Required work >>
What lines of the material below include the string "black"? Copy all of them.

Recorded data >>
- - - - - - -

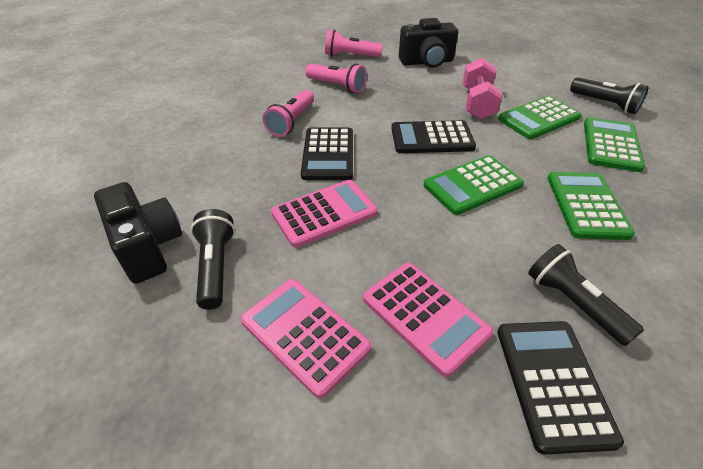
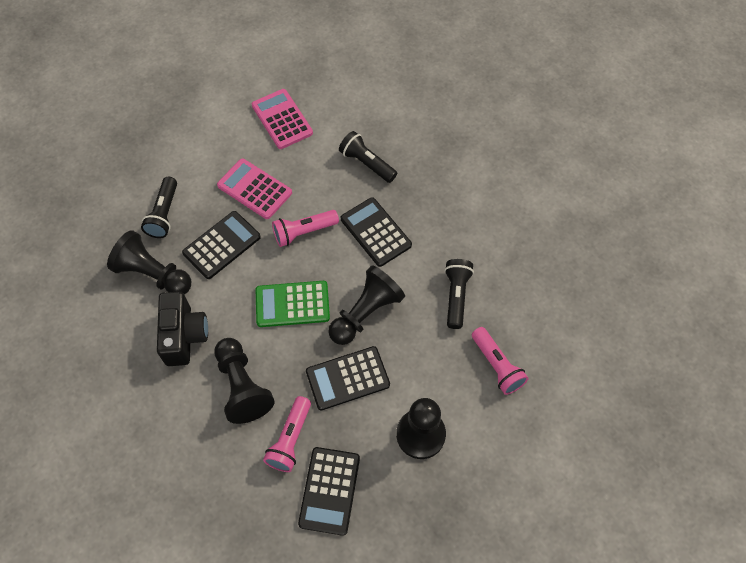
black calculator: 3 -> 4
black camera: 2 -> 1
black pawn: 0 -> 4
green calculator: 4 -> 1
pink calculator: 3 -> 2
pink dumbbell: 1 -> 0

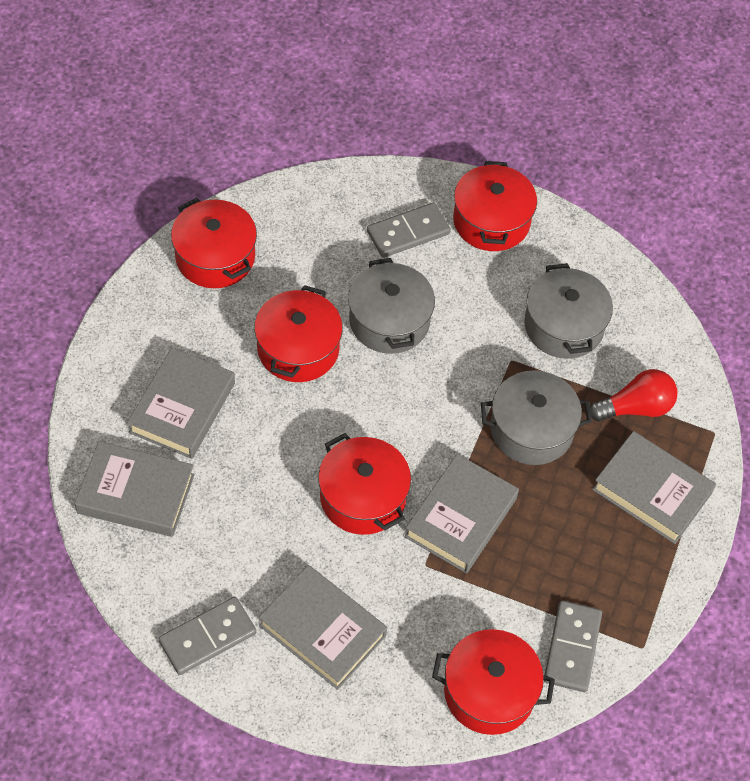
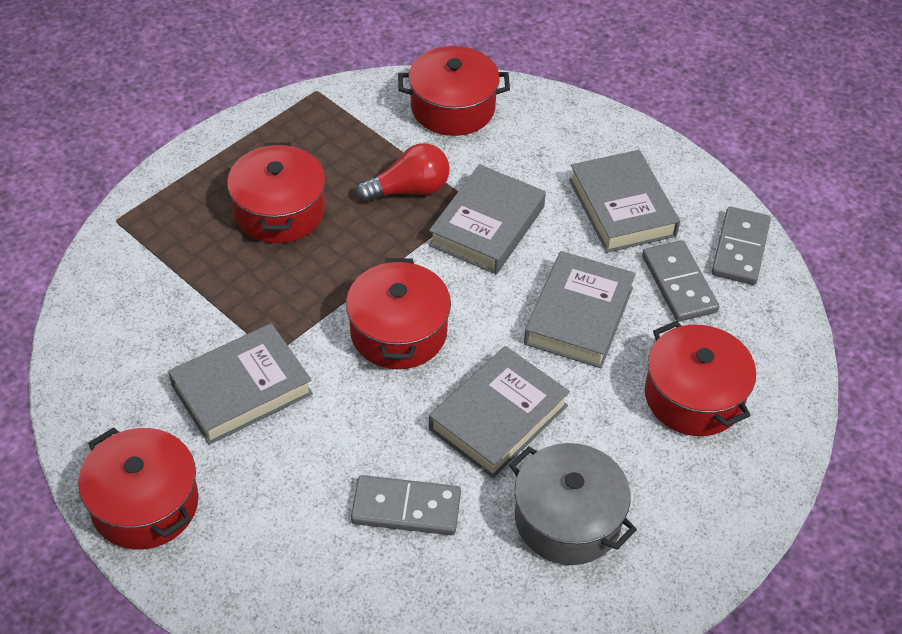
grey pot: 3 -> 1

- - - - - - -

Task result >>
black calculator: 3 -> 4
black camera: 2 -> 1
black pawn: 0 -> 4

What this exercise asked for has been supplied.